REQUIREMENT –
What is needed is an exact copy of the lines in the entries below from the one holding "TFT pin SCK: D6 -> D1" through the one holding "POT pin VCC: 3V3 -> 5V", pictures excluded.

DATA UNDER STUDY –
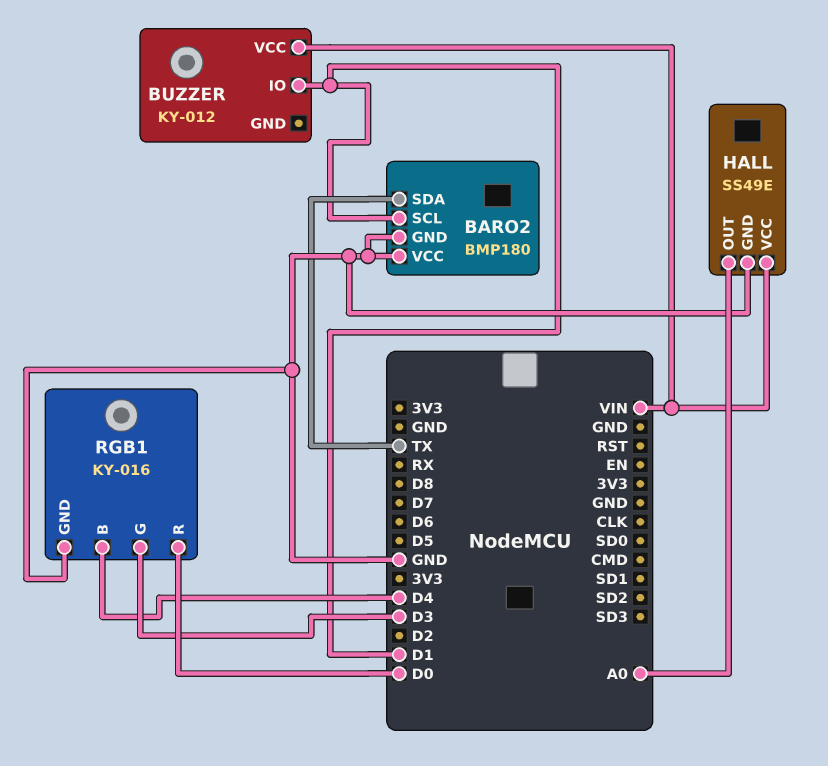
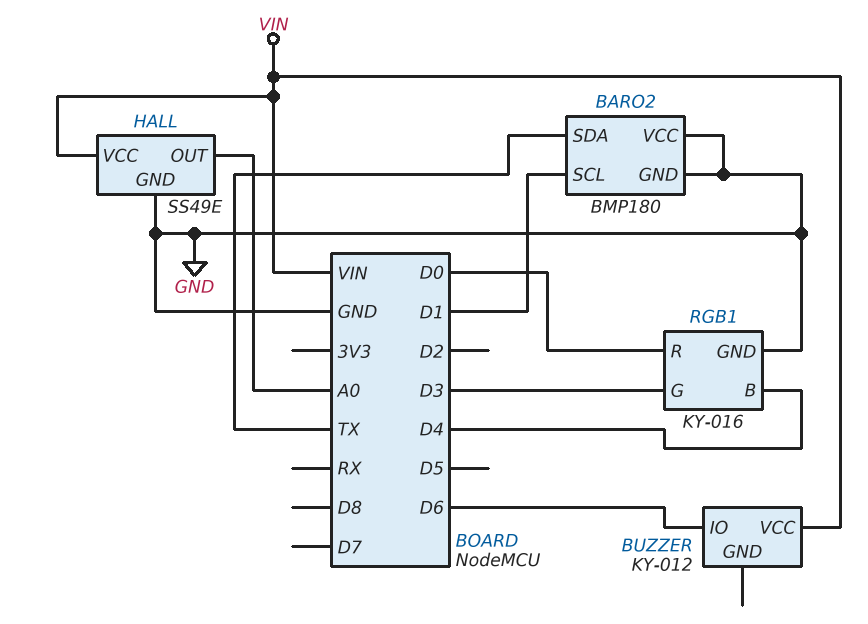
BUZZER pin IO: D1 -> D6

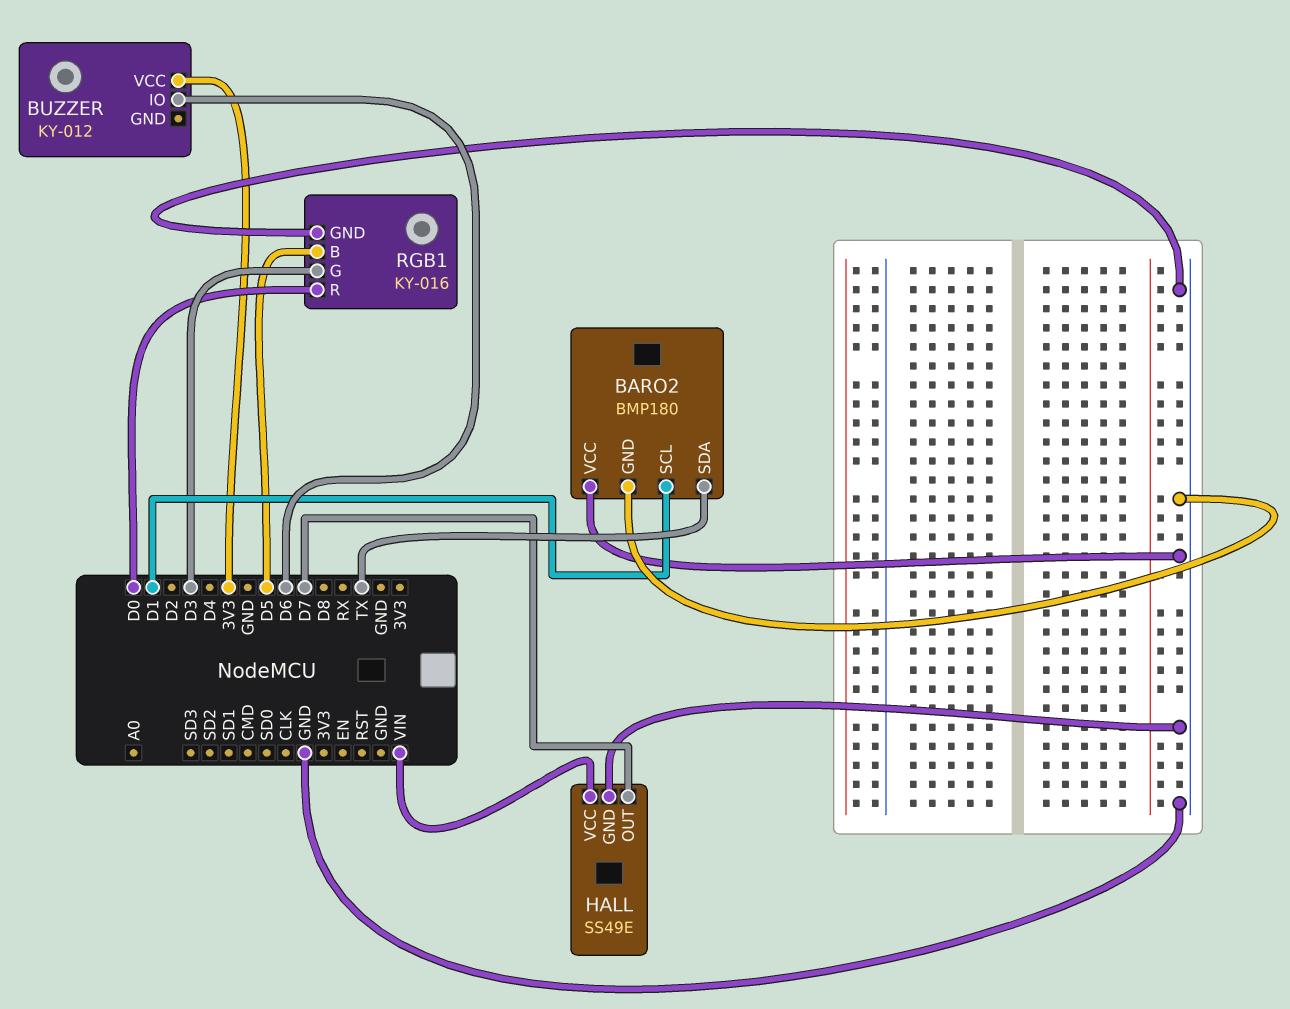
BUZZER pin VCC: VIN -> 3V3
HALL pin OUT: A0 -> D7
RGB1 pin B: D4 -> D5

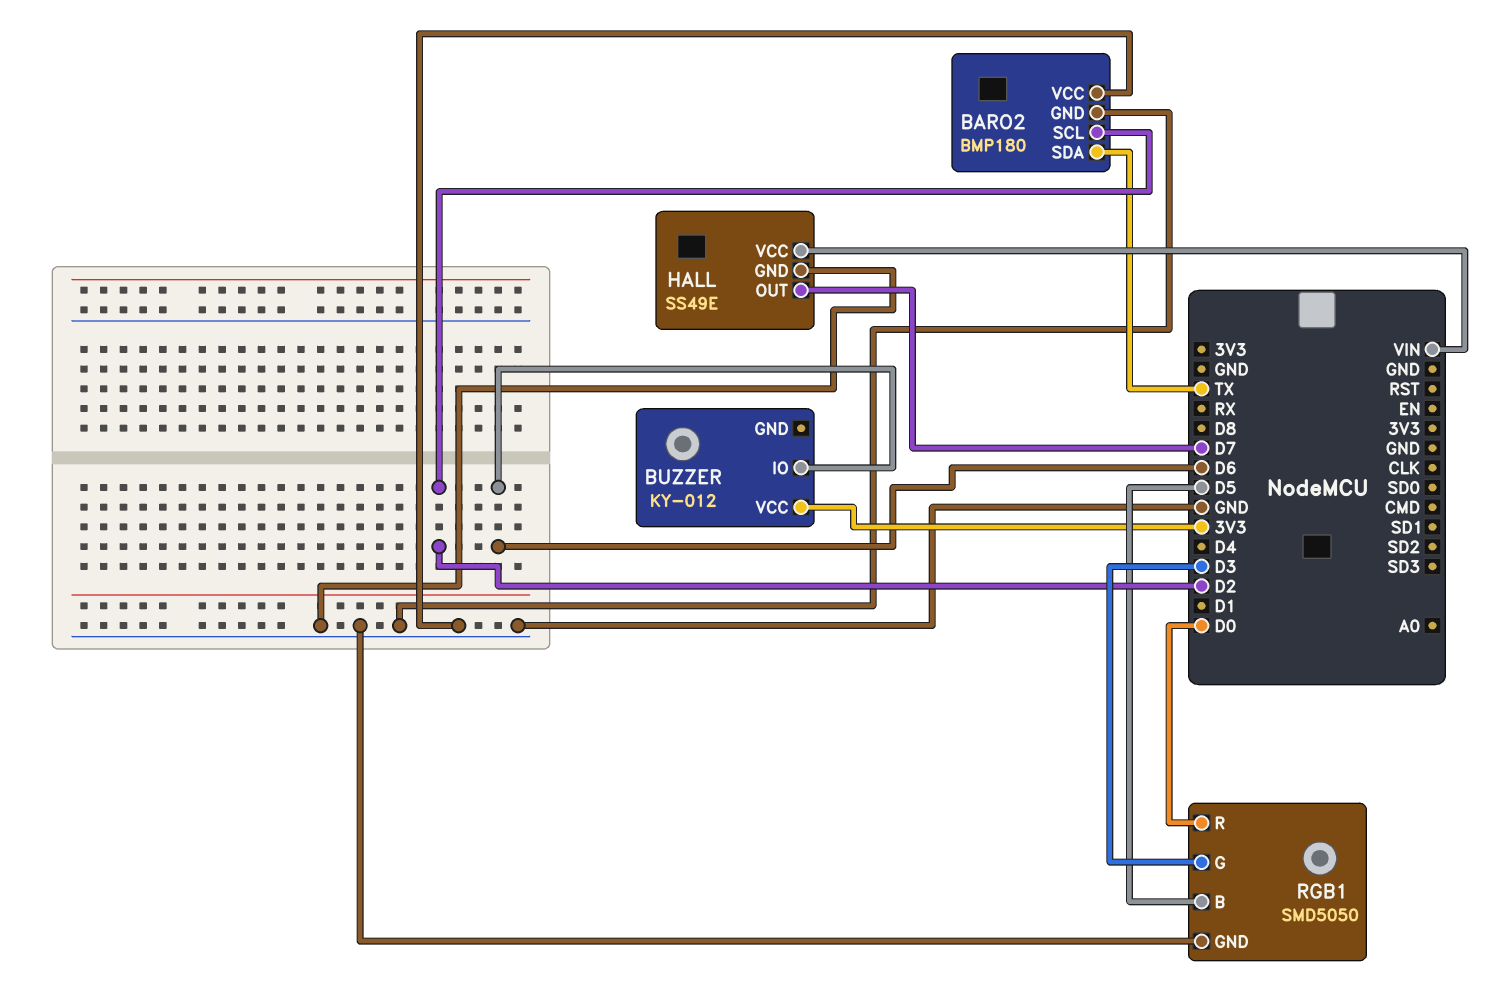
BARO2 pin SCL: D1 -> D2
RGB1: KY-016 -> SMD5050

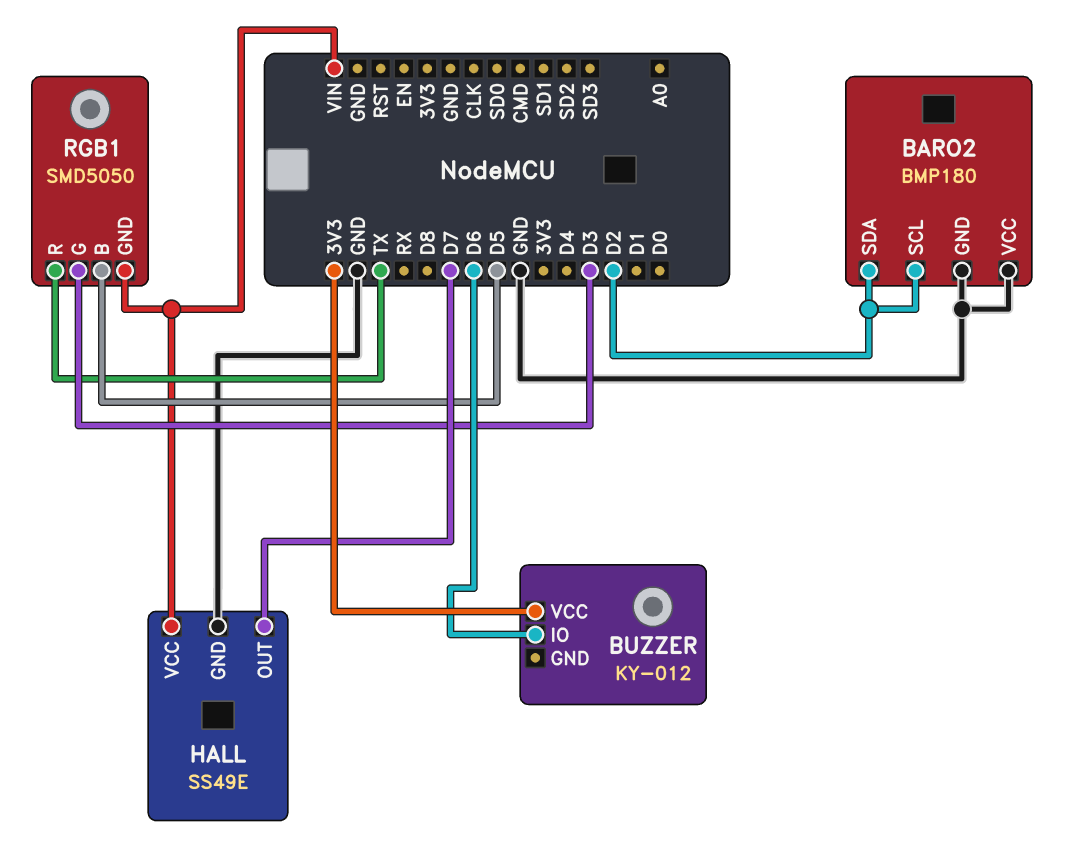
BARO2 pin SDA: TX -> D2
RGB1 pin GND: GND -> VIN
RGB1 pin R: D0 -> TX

...

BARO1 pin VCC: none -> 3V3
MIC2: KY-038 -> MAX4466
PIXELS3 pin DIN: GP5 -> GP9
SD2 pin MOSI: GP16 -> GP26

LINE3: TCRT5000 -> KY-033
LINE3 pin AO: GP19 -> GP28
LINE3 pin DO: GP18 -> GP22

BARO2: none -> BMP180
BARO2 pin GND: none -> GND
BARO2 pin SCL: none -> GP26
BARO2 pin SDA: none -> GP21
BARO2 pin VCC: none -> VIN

* * *

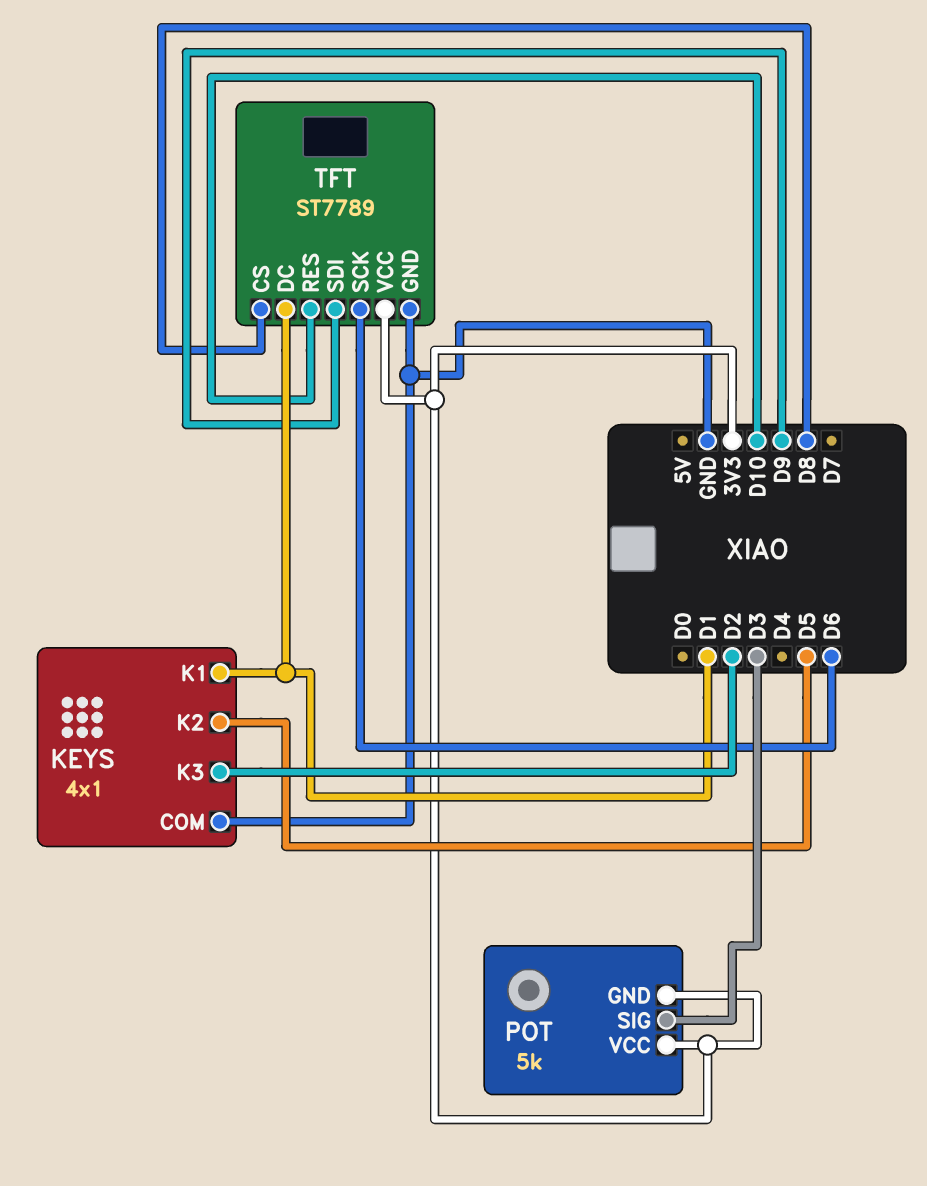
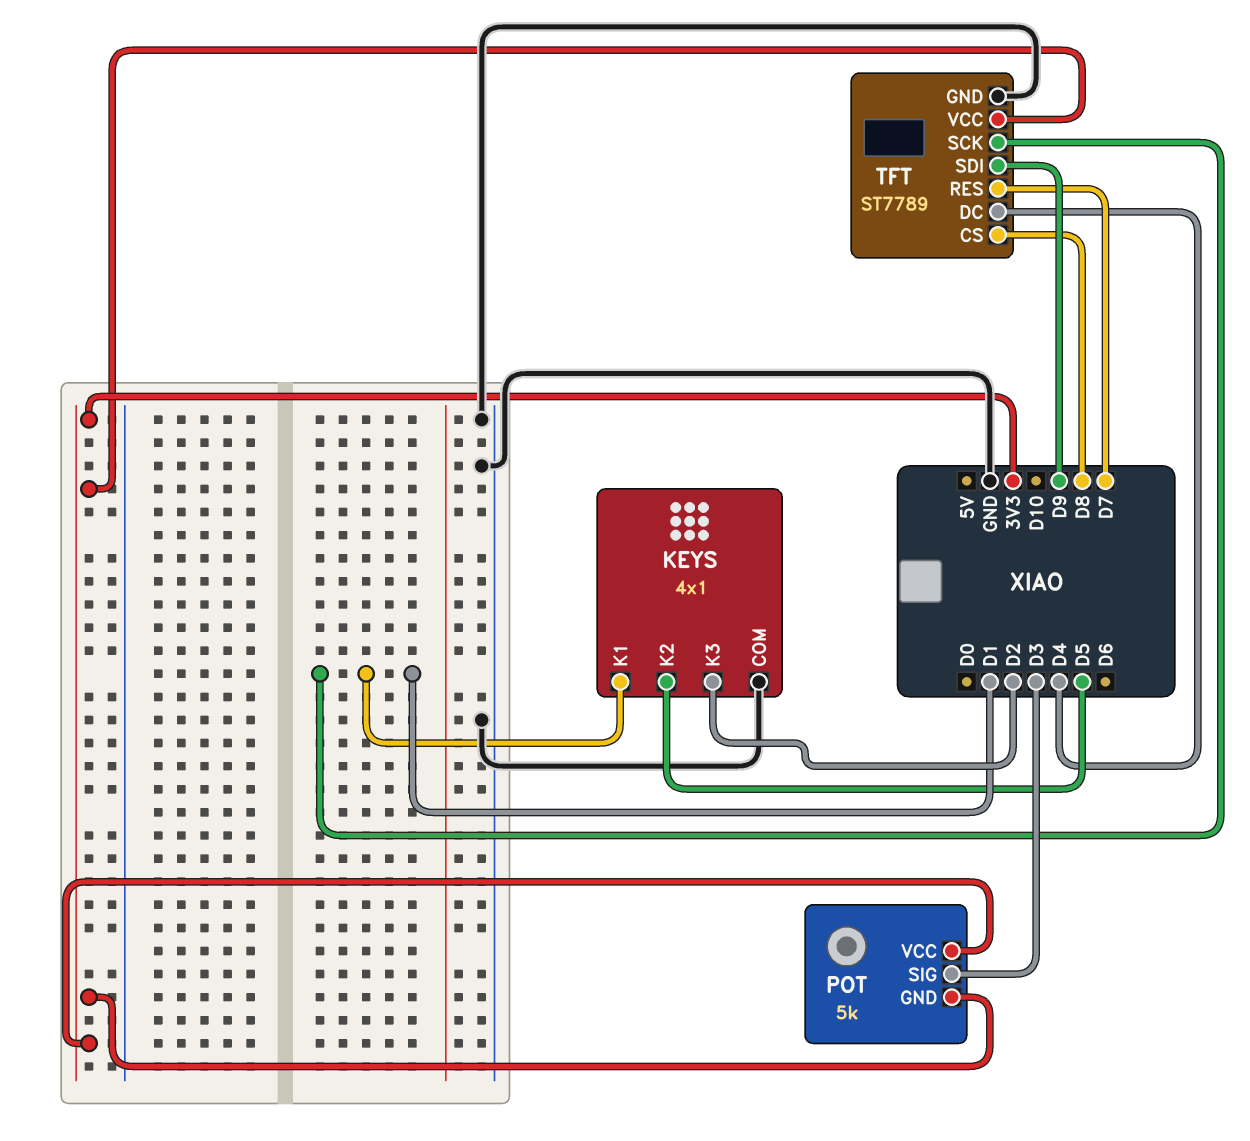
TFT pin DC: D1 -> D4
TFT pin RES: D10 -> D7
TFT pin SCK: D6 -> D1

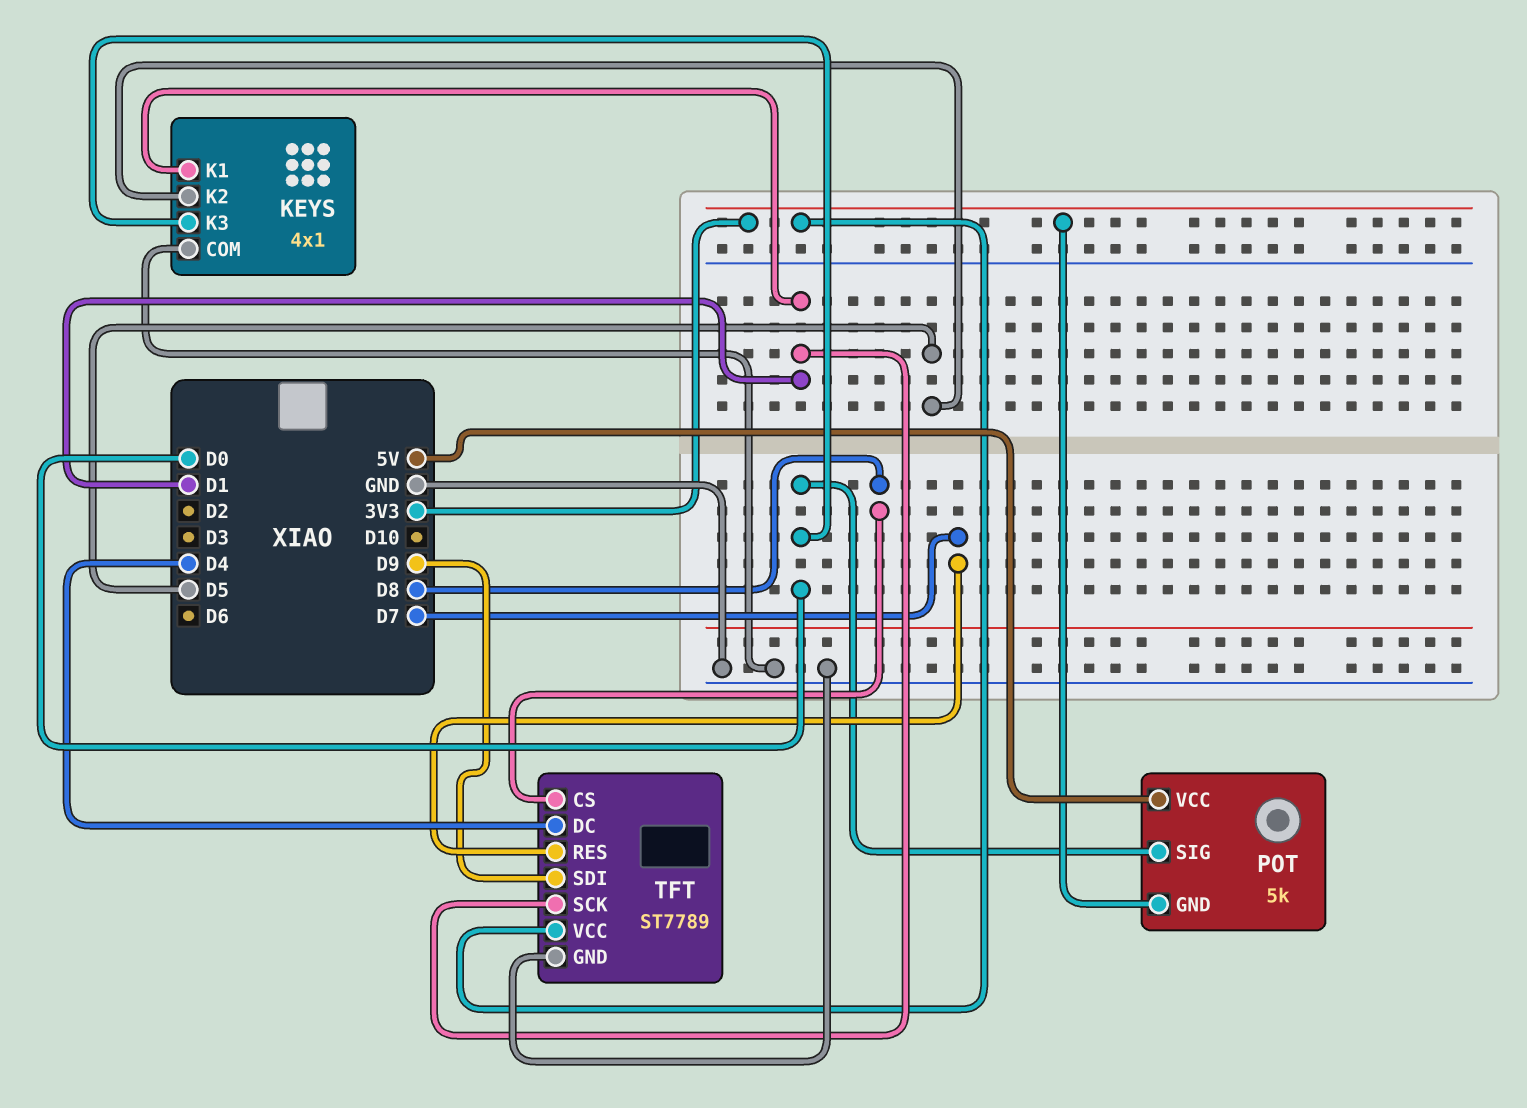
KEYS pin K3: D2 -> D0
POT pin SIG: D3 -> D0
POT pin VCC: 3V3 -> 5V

YOUR RESPONSE –
TFT pin SCK: D6 -> D1

KEYS pin K3: D2 -> D0
POT pin SIG: D3 -> D0
POT pin VCC: 3V3 -> 5V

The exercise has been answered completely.